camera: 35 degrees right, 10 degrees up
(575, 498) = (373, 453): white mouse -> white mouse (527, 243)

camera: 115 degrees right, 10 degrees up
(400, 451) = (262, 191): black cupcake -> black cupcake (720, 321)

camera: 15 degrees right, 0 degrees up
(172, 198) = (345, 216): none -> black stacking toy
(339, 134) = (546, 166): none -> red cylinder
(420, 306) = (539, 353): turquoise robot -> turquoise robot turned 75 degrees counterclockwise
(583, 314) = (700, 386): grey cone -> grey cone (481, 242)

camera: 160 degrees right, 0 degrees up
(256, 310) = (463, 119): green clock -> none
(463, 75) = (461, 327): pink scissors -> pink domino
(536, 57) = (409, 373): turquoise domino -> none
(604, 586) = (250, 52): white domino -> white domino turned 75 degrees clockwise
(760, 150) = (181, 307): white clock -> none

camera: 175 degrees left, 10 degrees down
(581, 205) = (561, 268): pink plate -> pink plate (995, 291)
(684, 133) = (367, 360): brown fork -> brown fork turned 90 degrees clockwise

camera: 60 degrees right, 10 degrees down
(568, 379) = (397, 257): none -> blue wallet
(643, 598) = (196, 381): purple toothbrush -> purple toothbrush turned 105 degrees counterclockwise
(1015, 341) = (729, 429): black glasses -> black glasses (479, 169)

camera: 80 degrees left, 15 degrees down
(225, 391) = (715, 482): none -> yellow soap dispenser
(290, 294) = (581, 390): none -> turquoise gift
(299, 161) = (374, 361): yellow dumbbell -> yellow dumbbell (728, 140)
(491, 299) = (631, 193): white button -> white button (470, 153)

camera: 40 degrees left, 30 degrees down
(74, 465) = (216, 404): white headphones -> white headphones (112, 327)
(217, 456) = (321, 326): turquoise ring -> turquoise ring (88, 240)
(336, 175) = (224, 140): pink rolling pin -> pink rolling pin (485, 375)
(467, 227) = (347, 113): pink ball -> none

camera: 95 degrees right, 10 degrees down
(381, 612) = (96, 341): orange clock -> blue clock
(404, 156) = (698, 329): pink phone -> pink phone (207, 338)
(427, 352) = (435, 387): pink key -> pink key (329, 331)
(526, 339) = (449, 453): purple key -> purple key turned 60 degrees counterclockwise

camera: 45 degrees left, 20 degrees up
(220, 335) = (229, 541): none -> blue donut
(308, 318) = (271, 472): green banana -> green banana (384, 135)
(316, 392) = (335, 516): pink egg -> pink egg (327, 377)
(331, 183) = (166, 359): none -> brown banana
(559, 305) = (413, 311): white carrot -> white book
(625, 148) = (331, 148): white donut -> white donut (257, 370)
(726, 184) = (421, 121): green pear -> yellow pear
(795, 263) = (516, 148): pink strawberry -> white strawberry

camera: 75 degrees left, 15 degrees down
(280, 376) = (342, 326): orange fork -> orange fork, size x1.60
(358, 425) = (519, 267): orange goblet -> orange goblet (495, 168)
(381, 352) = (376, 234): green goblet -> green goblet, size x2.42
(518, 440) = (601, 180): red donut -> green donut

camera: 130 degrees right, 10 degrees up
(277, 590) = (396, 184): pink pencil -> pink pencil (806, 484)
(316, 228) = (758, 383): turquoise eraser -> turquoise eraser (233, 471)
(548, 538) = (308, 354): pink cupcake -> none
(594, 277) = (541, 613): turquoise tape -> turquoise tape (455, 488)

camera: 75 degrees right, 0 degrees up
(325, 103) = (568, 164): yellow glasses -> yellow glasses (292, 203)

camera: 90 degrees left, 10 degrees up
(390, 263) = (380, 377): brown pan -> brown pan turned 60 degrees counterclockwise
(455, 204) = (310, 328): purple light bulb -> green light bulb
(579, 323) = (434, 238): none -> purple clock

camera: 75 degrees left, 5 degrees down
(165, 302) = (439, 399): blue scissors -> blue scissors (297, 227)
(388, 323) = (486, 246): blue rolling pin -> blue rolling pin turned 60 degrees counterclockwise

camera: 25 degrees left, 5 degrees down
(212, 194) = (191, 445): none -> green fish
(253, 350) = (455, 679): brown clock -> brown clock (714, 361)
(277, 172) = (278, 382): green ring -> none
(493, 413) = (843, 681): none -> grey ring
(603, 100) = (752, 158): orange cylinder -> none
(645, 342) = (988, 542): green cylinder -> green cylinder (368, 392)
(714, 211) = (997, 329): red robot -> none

----

(EXERCISE)
Retype every line of the data above exactly.

(RESPONSE TO THIS TASK)
camera: 35 degrees right, 10 degrees up
(575, 498) = (373, 453): white mouse -> white mouse (527, 243)

camera: 115 degrees right, 10 degrees up
(400, 451) = (262, 191): black cupcake -> black cupcake (720, 321)

camera: 15 degrees right, 0 degrees up
(172, 198) = (345, 216): none -> black stacking toy
(339, 134) = (546, 166): none -> red cylinder
(420, 306) = (539, 353): turquoise robot -> turquoise robot turned 75 degrees counterclockwise
(583, 314) = (700, 386): grey cone -> grey cone (481, 242)

camera: 160 degrees right, 0 degrees up
(256, 310) = (463, 119): green clock -> none
(463, 75) = (461, 327): pink scissors -> pink domino
(536, 57) = (409, 373): turquoise domino -> none
(604, 586) = (250, 52): white domino -> white domino turned 75 degrees clockwise
(760, 150) = (181, 307): white clock -> none

camera: 175 degrees left, 10 degrees down
(581, 205) = (561, 268): pink plate -> pink plate (995, 291)
(684, 133) = (367, 360): brown fork -> brown fork turned 90 degrees clockwise

camera: 60 degrees right, 10 degrees down
(568, 379) = (397, 257): none -> blue wallet
(643, 598) = (196, 381): purple toothbrush -> purple toothbrush turned 105 degrees counterclockwise
(1015, 341) = (729, 429): black glasses -> black glasses (479, 169)

camera: 80 degrees left, 15 degrees down
(225, 391) = (715, 482): none -> yellow soap dispenser
(290, 294) = (581, 390): none -> turquoise gift
(299, 161) = (374, 361): yellow dumbbell -> yellow dumbbell (728, 140)
(491, 299) = (631, 193): white button -> white button (470, 153)

camera: 40 degrees left, 30 degrees down
(74, 465) = (216, 404): white headphones -> white headphones (112, 327)
(217, 456) = (321, 326): turquoise ring -> turquoise ring (88, 240)
(336, 175) = (224, 140): pink rolling pin -> pink rolling pin (485, 375)
(467, 227) = (347, 113): pink ball -> none

camera: 95 degrees right, 10 degrees down
(381, 612) = (96, 341): orange clock -> blue clock
(404, 156) = (698, 329): pink phone -> pink phone (207, 338)
(427, 352) = (435, 387): pink key -> pink key (329, 331)
(526, 339) = (449, 453): purple key -> purple key turned 60 degrees counterclockwise

camera: 45 degrees left, 20 degrees up
(220, 335) = (229, 541): none -> blue donut
(308, 318) = (271, 472): green banana -> green banana (384, 135)
(316, 392) = (335, 516): pink egg -> pink egg (327, 377)
(331, 183) = (166, 359): none -> brown banana
(559, 305) = (413, 311): white carrot -> white book
(625, 148) = (331, 148): white donut -> white donut (257, 370)
(726, 184) = (421, 121): green pear -> yellow pear
(795, 263) = (516, 148): pink strawberry -> white strawberry

camera: 75 degrees left, 15 degrees down
(280, 376) = (342, 326): orange fork -> orange fork, size x1.60
(358, 425) = (519, 267): orange goblet -> orange goblet (495, 168)
(381, 352) = (376, 234): green goblet -> green goblet, size x2.42
(518, 440) = (601, 180): red donut -> green donut

camera: 130 degrees right, 10 degrees up
(277, 590) = (396, 184): pink pencil -> pink pencil (806, 484)
(316, 228) = (758, 383): turquoise eraser -> turquoise eraser (233, 471)
(548, 538) = (308, 354): pink cupcake -> none
(594, 277) = (541, 613): turquoise tape -> turquoise tape (455, 488)

camera: 75 degrees right, 0 degrees up
(325, 103) = (568, 164): yellow glasses -> yellow glasses (292, 203)

camera: 90 degrees left, 10 degrees up
(390, 263) = (380, 377): brown pan -> brown pan turned 60 degrees counterclockwise
(455, 204) = (310, 328): purple light bulb -> green light bulb
(579, 323) = (434, 238): none -> purple clock

camera: 75 degrees left, 5 degrees down
(165, 302) = (439, 399): blue scissors -> blue scissors (297, 227)
(388, 323) = (486, 246): blue rolling pin -> blue rolling pin turned 60 degrees counterclockwise

camera: 25 degrees left, 5 degrees down
(212, 194) = (191, 445): none -> green fish
(253, 350) = (455, 679): brown clock -> brown clock (714, 361)
(277, 172) = (278, 382): green ring -> none
(493, 413) = (843, 681): none -> grey ring
(603, 100) = (752, 158): orange cylinder -> none
(645, 342) = (988, 542): green cylinder -> green cylinder (368, 392)
(714, 211) = (997, 329): red robot -> none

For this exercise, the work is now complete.